>>>>>

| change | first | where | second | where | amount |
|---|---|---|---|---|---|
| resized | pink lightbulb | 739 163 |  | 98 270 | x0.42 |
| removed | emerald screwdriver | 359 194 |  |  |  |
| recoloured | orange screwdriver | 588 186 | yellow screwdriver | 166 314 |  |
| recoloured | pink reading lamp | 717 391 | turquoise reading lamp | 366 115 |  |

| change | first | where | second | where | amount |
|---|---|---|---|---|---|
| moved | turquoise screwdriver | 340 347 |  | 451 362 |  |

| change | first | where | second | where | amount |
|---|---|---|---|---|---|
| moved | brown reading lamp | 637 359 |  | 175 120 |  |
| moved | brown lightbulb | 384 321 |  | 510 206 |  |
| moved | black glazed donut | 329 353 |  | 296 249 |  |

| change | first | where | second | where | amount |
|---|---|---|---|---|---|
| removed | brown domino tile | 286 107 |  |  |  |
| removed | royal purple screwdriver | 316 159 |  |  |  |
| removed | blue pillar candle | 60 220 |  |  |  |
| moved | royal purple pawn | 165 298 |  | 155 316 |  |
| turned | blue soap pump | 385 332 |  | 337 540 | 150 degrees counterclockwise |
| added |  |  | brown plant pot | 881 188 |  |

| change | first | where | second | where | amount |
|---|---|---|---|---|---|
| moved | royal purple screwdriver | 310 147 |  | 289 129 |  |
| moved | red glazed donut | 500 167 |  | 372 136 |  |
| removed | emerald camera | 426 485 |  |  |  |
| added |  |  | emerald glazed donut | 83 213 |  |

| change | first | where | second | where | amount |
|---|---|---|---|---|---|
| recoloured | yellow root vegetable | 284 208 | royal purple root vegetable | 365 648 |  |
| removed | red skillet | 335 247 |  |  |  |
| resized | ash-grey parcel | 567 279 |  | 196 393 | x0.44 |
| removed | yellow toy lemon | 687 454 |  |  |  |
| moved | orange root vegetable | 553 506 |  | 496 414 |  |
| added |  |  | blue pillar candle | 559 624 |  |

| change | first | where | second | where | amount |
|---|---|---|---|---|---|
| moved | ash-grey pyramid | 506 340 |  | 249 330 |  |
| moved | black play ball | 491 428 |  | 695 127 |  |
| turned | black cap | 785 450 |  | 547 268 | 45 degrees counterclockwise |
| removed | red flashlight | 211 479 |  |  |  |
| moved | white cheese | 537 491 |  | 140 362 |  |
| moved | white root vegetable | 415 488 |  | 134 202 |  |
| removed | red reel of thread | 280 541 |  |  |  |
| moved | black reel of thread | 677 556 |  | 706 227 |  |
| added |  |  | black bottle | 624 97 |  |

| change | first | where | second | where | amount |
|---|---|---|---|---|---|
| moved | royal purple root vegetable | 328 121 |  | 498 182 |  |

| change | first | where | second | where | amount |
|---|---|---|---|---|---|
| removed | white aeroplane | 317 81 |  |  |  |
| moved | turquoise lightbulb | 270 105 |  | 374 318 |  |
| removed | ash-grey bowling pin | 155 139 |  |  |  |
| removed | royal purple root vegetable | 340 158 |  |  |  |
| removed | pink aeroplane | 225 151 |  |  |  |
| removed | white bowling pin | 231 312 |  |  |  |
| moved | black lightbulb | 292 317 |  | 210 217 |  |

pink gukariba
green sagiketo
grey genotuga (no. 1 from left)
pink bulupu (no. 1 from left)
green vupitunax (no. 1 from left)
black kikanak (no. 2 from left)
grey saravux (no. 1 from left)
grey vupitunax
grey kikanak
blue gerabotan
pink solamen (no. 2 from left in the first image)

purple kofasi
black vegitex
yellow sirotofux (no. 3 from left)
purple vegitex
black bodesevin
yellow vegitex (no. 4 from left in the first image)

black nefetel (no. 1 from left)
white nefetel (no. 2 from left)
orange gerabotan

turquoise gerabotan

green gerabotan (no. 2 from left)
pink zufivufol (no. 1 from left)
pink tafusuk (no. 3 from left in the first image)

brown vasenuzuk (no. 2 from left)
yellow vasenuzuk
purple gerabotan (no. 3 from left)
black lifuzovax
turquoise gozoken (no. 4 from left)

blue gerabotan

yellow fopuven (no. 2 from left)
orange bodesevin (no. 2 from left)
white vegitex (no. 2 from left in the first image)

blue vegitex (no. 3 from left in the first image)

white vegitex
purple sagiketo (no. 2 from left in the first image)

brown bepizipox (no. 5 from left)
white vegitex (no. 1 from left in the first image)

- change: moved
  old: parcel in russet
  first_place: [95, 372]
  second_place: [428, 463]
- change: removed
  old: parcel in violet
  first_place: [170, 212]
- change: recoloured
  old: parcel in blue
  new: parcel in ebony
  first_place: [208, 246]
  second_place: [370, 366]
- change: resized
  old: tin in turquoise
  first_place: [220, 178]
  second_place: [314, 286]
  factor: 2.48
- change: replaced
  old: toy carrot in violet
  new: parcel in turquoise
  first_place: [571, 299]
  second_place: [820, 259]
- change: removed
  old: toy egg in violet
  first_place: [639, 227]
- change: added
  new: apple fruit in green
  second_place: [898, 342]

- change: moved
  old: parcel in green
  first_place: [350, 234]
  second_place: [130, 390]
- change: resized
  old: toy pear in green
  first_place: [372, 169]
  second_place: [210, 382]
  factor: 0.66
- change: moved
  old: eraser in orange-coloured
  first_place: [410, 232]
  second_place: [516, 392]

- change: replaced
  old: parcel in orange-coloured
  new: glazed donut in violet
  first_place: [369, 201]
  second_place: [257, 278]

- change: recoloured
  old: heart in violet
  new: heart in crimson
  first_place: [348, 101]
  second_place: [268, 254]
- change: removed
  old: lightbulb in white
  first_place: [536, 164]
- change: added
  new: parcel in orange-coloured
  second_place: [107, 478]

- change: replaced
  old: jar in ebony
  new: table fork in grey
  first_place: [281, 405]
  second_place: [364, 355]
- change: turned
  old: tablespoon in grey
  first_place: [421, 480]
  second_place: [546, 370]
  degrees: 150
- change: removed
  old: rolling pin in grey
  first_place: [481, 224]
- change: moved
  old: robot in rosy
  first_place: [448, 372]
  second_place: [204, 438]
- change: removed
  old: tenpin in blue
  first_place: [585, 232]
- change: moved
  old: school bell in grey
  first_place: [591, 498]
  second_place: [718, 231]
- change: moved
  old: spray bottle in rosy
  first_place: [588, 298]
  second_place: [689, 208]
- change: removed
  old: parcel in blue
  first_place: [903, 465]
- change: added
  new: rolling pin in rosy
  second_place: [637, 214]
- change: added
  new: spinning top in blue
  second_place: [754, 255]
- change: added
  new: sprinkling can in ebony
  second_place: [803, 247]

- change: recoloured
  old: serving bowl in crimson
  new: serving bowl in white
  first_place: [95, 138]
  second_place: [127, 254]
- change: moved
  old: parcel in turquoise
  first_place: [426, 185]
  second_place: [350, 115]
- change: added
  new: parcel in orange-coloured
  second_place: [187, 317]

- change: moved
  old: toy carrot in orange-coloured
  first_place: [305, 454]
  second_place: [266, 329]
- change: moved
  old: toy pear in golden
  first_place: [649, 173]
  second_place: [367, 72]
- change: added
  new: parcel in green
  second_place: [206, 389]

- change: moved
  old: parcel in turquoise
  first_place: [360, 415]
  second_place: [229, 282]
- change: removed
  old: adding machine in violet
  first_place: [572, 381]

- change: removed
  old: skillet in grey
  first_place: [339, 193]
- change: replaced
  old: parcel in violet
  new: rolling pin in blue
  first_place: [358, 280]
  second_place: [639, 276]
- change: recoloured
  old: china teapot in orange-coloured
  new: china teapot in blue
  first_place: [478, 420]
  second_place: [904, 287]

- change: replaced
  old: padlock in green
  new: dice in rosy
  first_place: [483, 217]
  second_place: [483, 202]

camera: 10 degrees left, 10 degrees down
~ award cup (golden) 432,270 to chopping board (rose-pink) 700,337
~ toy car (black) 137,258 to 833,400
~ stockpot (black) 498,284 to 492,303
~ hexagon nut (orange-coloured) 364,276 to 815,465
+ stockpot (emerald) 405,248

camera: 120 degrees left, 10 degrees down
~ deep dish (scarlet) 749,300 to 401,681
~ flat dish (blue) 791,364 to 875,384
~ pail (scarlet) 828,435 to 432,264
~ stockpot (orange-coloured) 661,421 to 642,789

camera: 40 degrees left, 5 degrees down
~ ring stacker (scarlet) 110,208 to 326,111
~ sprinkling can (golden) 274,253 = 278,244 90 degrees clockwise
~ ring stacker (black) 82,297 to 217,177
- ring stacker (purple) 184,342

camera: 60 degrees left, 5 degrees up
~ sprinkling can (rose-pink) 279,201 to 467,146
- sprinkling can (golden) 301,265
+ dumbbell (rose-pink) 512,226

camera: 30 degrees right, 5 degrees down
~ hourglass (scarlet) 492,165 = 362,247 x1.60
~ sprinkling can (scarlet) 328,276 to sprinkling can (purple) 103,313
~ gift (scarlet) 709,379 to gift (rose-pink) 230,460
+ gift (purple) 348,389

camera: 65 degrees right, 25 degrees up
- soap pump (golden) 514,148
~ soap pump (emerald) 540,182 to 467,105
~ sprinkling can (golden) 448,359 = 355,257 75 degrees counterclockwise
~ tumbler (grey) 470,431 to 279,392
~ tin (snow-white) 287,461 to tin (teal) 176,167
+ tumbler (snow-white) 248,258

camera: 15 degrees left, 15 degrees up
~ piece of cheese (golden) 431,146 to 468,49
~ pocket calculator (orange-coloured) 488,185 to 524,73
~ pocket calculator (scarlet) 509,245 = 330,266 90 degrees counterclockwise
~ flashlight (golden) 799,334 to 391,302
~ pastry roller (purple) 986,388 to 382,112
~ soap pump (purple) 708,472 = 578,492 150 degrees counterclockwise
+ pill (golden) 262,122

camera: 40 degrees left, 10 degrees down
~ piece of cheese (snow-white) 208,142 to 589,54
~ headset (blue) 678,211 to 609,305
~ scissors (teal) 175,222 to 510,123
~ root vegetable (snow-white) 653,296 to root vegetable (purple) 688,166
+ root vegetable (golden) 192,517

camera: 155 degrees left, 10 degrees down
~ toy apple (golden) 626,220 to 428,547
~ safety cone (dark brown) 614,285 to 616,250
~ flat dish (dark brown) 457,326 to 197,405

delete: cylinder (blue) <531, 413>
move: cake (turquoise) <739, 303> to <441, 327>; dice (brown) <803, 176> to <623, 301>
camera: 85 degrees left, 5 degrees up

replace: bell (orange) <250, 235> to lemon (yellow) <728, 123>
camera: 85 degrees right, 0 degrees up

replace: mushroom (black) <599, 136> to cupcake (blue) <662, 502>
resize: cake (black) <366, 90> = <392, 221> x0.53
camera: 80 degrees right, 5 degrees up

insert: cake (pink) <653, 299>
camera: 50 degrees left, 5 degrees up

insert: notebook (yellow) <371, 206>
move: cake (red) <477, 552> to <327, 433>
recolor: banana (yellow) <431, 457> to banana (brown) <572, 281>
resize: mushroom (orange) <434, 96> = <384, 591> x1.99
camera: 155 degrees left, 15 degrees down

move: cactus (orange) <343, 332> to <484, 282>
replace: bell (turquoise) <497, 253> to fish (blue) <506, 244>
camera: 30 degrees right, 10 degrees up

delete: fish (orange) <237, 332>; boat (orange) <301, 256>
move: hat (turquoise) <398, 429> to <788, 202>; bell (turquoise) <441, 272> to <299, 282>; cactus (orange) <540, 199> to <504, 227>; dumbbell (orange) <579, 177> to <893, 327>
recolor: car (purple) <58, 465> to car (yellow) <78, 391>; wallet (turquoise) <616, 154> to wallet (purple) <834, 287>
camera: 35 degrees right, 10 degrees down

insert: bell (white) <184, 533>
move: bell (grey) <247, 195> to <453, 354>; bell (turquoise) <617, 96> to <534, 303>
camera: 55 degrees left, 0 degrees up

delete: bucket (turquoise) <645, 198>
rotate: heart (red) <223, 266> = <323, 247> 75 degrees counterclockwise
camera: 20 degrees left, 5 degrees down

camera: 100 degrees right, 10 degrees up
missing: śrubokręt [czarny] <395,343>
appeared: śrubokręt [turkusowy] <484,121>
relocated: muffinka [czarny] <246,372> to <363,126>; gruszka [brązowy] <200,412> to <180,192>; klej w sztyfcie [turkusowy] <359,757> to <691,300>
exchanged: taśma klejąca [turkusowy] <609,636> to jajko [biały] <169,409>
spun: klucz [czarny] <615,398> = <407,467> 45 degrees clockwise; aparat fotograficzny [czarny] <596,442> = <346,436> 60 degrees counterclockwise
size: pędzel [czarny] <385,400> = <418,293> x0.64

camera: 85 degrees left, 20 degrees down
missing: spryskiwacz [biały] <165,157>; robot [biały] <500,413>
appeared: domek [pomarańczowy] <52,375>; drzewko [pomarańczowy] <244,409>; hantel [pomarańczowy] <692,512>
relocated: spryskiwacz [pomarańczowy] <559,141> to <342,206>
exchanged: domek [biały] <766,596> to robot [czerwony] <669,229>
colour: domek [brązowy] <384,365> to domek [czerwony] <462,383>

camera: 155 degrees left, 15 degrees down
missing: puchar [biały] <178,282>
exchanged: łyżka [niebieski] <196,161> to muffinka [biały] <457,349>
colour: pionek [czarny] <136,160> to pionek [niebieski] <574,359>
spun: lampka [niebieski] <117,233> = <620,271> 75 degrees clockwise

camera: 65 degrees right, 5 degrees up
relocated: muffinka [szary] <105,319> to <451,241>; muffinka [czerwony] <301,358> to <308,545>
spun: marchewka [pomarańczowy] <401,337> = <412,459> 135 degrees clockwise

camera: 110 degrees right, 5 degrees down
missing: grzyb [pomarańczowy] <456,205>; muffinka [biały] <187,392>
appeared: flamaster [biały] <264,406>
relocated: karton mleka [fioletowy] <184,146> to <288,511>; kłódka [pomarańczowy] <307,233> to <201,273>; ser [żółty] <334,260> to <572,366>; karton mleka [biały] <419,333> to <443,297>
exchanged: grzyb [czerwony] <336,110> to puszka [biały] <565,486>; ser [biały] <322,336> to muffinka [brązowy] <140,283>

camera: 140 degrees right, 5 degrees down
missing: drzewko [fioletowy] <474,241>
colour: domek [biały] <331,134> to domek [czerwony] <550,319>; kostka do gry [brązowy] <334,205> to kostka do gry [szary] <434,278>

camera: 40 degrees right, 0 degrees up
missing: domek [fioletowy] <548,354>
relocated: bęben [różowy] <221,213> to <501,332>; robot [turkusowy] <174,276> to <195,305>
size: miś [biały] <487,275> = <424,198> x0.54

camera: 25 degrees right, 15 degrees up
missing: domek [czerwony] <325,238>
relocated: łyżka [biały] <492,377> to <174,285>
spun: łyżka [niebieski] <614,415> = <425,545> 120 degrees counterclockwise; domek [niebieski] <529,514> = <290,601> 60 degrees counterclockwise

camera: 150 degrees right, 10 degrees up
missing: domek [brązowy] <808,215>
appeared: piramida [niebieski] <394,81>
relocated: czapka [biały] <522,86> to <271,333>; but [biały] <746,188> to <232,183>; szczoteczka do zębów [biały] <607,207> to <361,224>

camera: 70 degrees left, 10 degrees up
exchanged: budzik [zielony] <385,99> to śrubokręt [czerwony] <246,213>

<<<<<

◆ **WHAT YOU ARE ASKED TO DO**:
In the data above, repeat exactly each line from the first through the line that contains "recoloured | orange", and give nothing else.

◆ **FINISHED TASK**:
| change | first | where | second | where | amount |
|---|---|---|---|---|---|
| resized | pink lightbulb | 739 163 |  | 98 270 | x0.42 |
| removed | emerald screwdriver | 359 194 |  |  |  |
| recoloured | orange screwdriver | 588 186 | yellow screwdriver | 166 314 |  |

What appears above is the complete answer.